Change listing data:
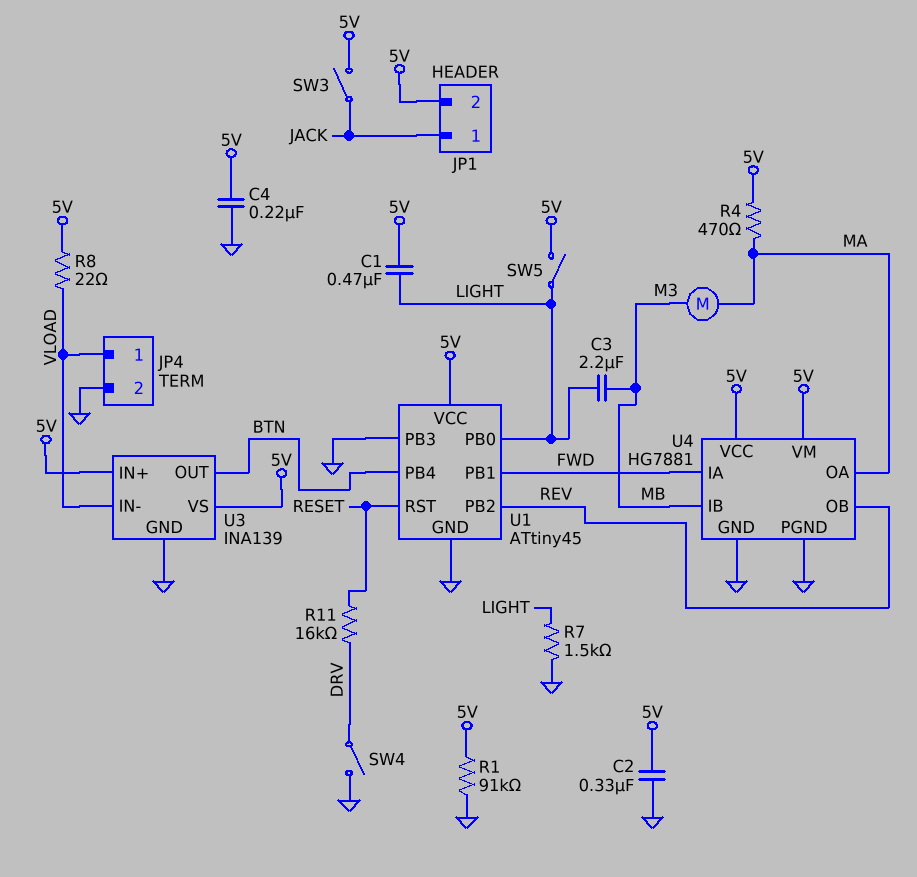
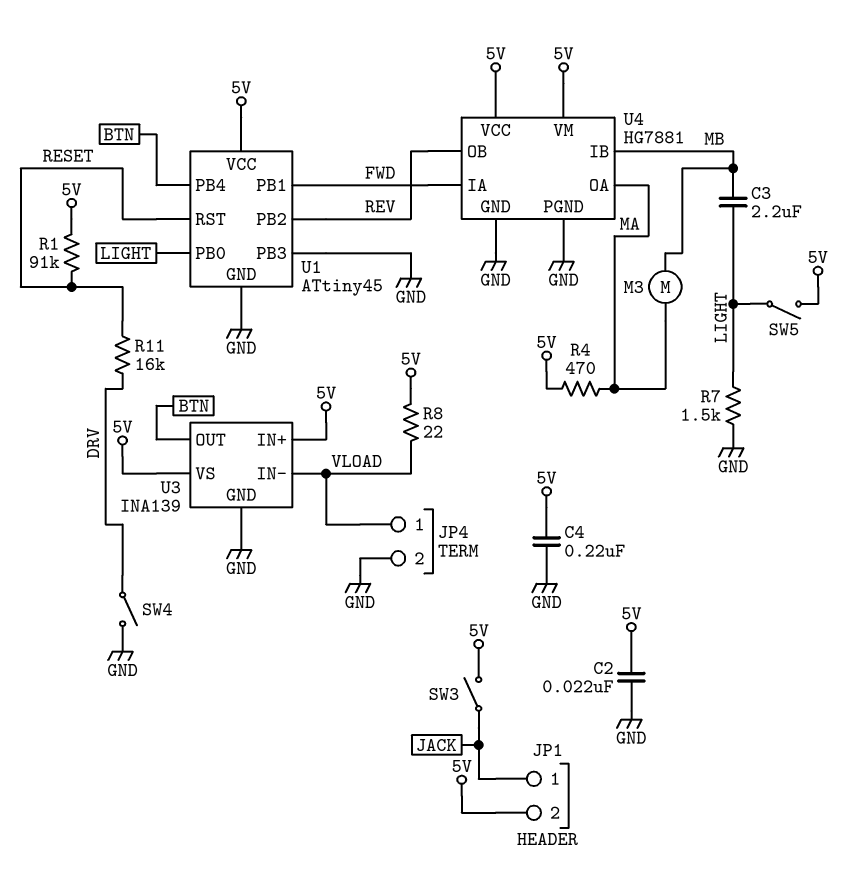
C1: 470nF (5V, LIGHT) -> none
C2: 330nF (5V, GND) -> 22nF (5V, GND)
R1: 91k (5V, GND) -> 91k (5V, RESET)

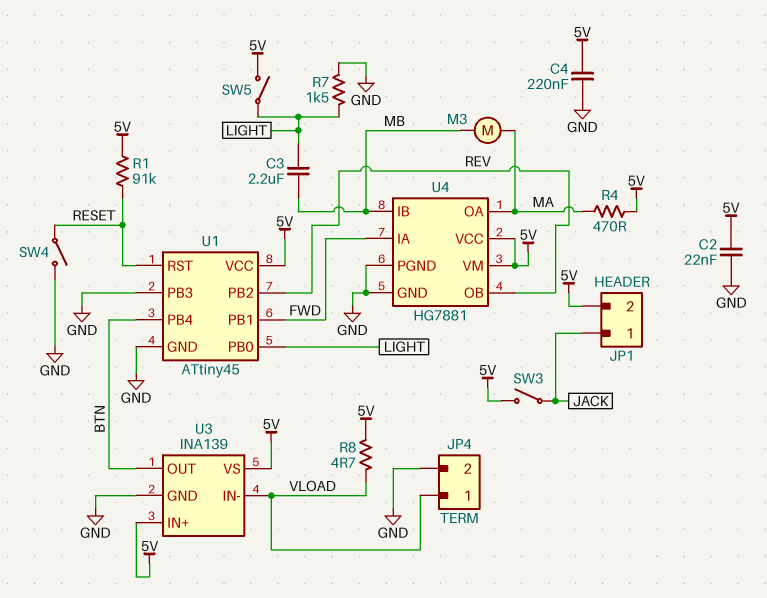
R8: 22 (5V, VLOAD) -> 4.7 (5V, VLOAD)
R11: 16k (DRV, RESET) -> none
SW4: switch (DRV, GND) -> switch (GND, RESET)

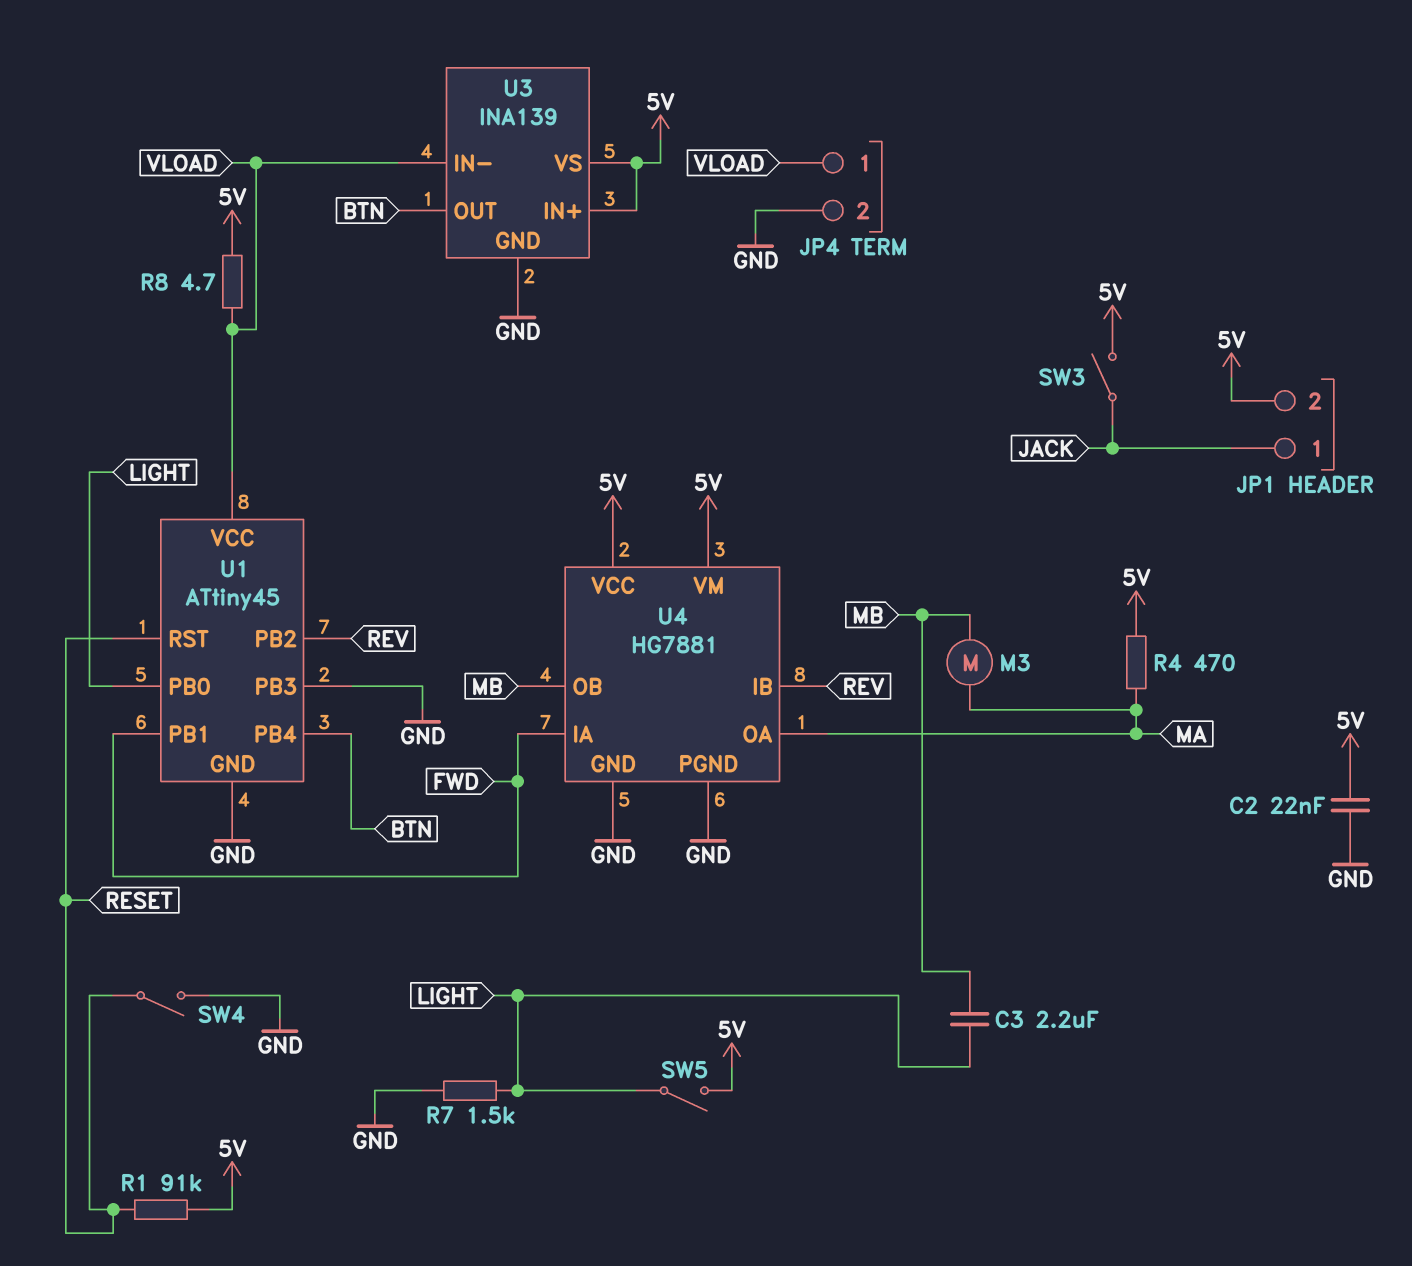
C4: 220nF (5V, GND) -> none
U1 pin VCC: 5V -> VLOAD
U4 pin IB: MB -> REV
U4 pin OB: REV -> MB

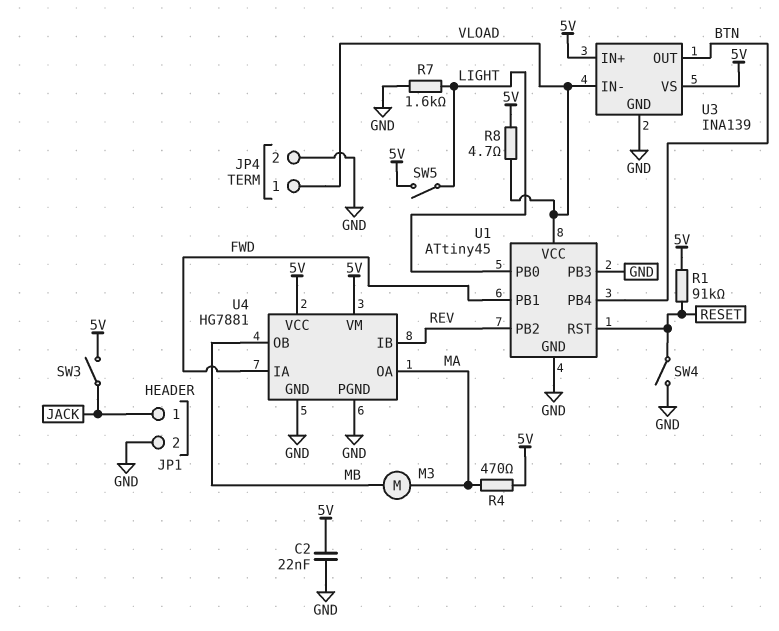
C3: 2.2uF (LIGHT, MB) -> none
JP1 pin 2: 5V -> GND
R7: 1.5k (GND, LIGHT) -> 1.6k (GND, LIGHT)

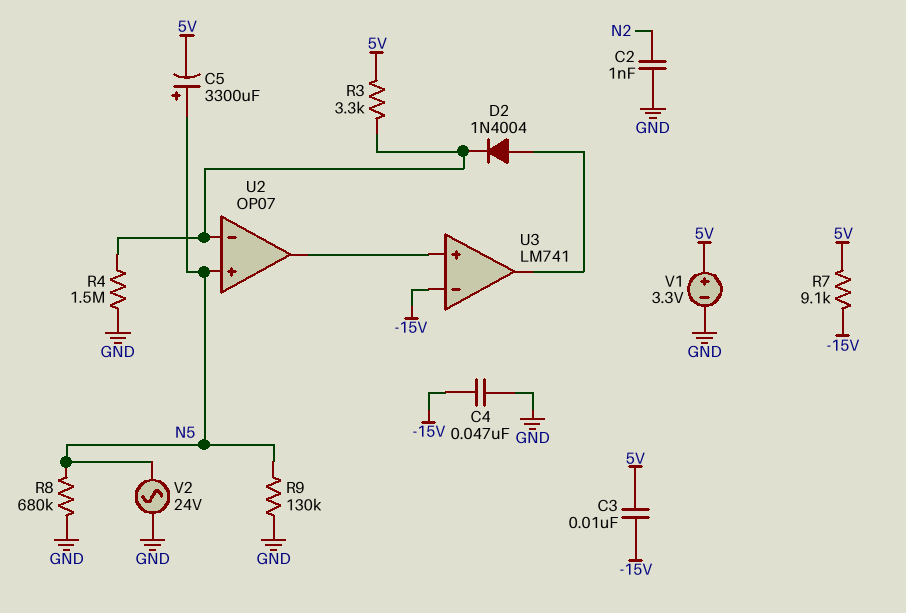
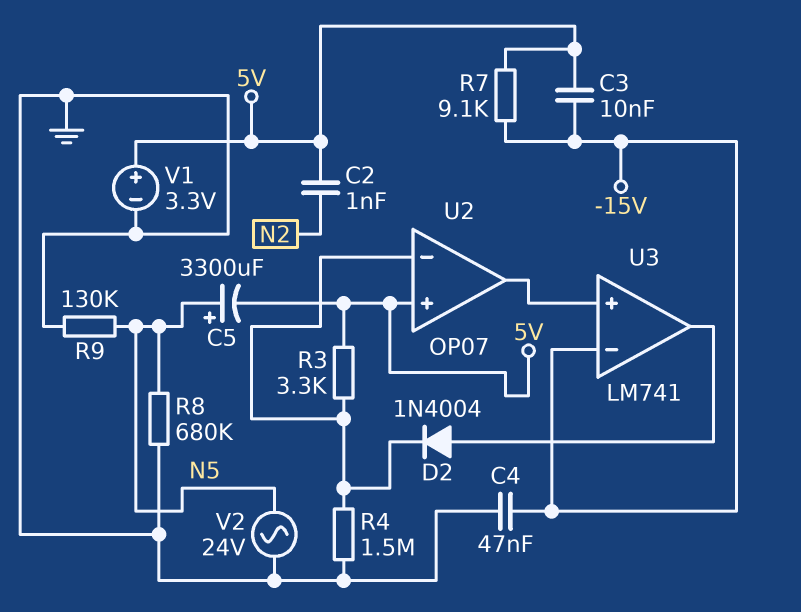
C2: 1nF (GND, N2) -> 1nF (5V, N2)
U2 pin in+: N5 -> 5V

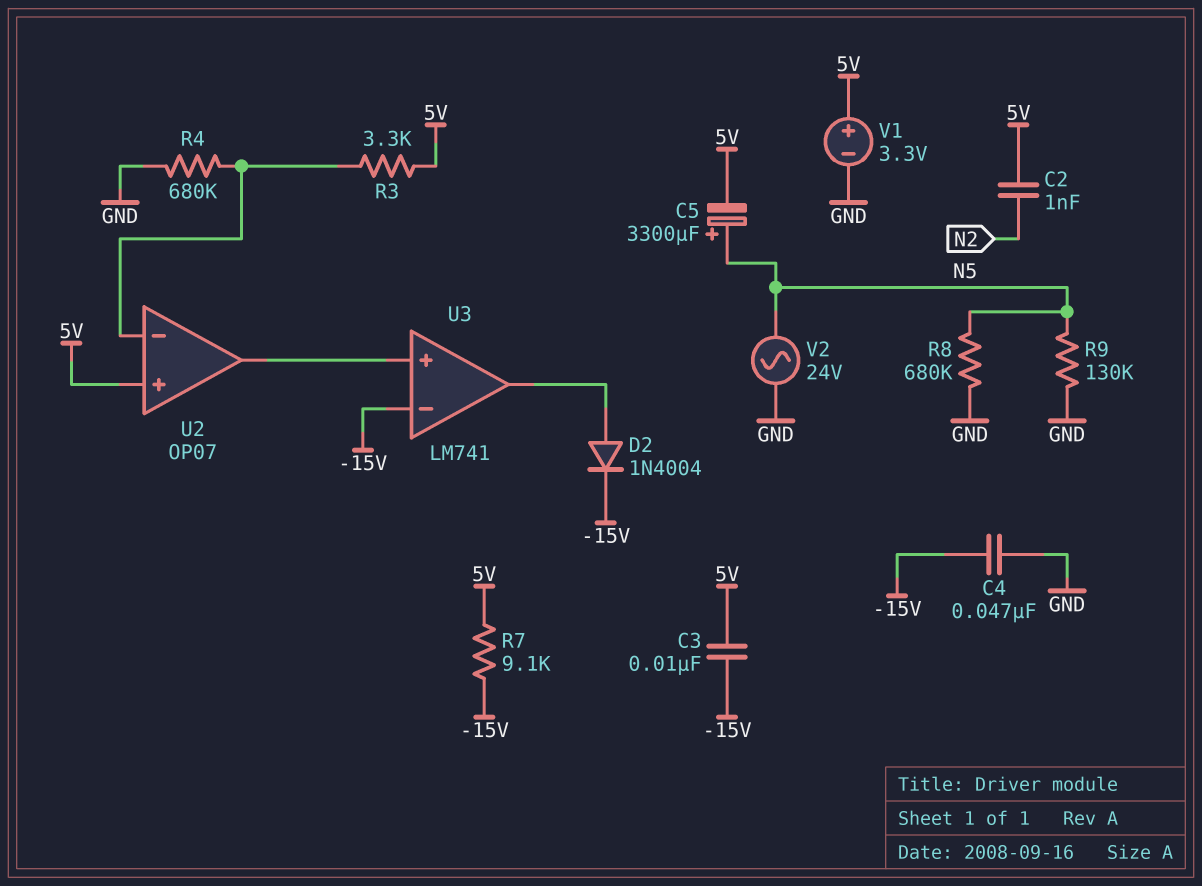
D2: diode 1N4004 (A U3/out, K U2/in-) -> diode 1N4004 (A U3/out, K -15V)
R4: 1.5M (GND, U2/in-) -> 680k (GND, U2/in-)

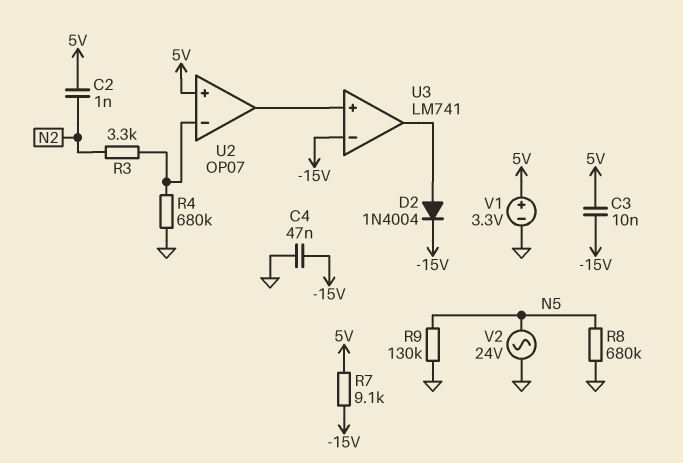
C5: 3300uF (plus N5, minus 5V) -> none
R3: 3.3k (5V, U2/in-) -> 3.3k (N2, U2/in-)

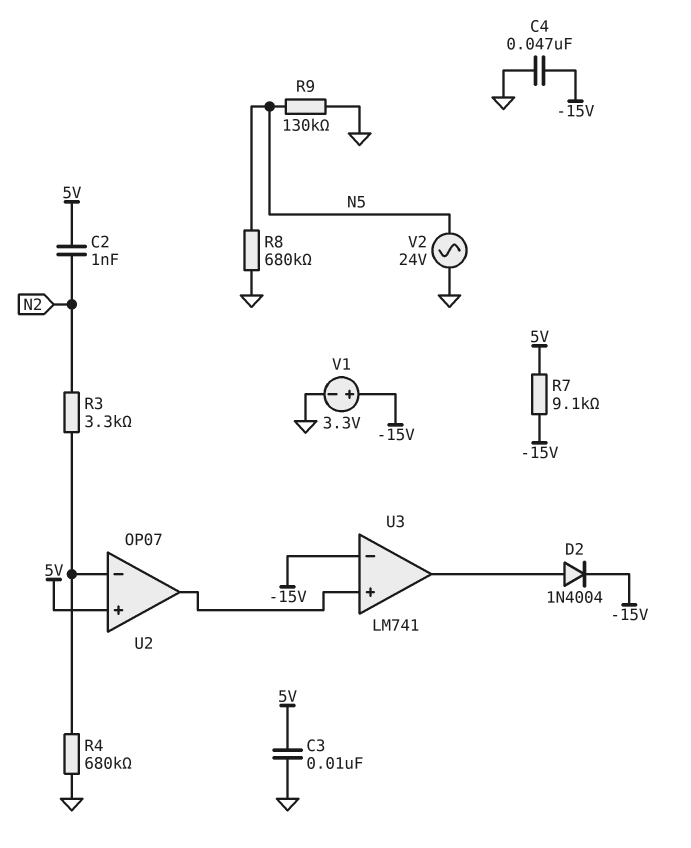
C3: 10nF (-15V, 5V) -> 10nF (5V, GND)
V1: 3.3V (plus 5V, minus GND) -> 3.3V (plus -15V, minus GND)

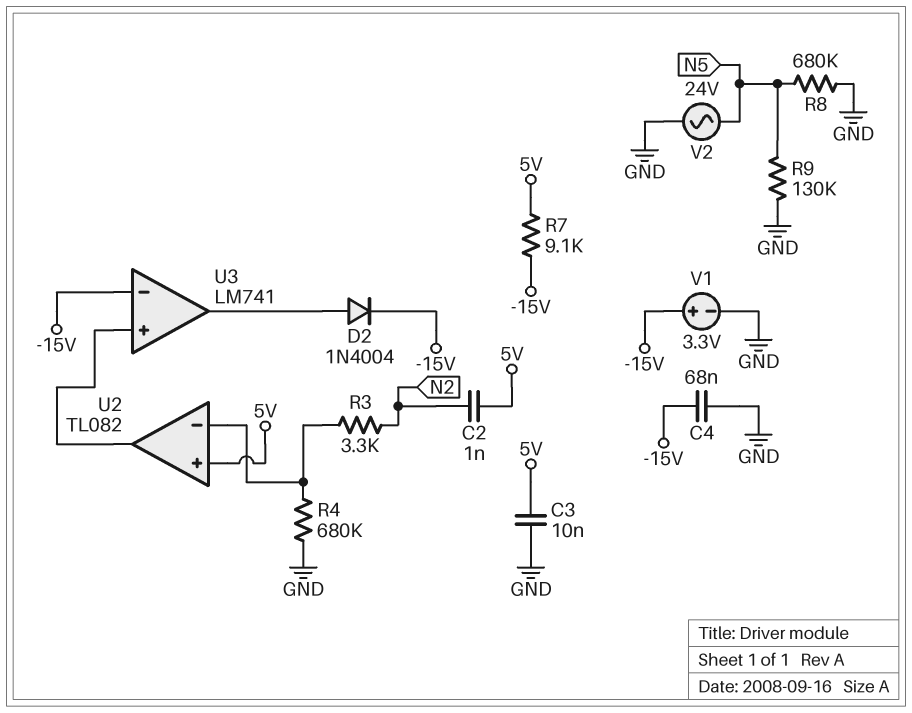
C4: 47nF (-15V, GND) -> 68nF (-15V, GND)
U2: OP07 -> TL082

> **TASK REQUIREMENTS**
Write down only the number of lines above where the word "minus" occurs.

> **OUTPUT FOR THIS TASK**
2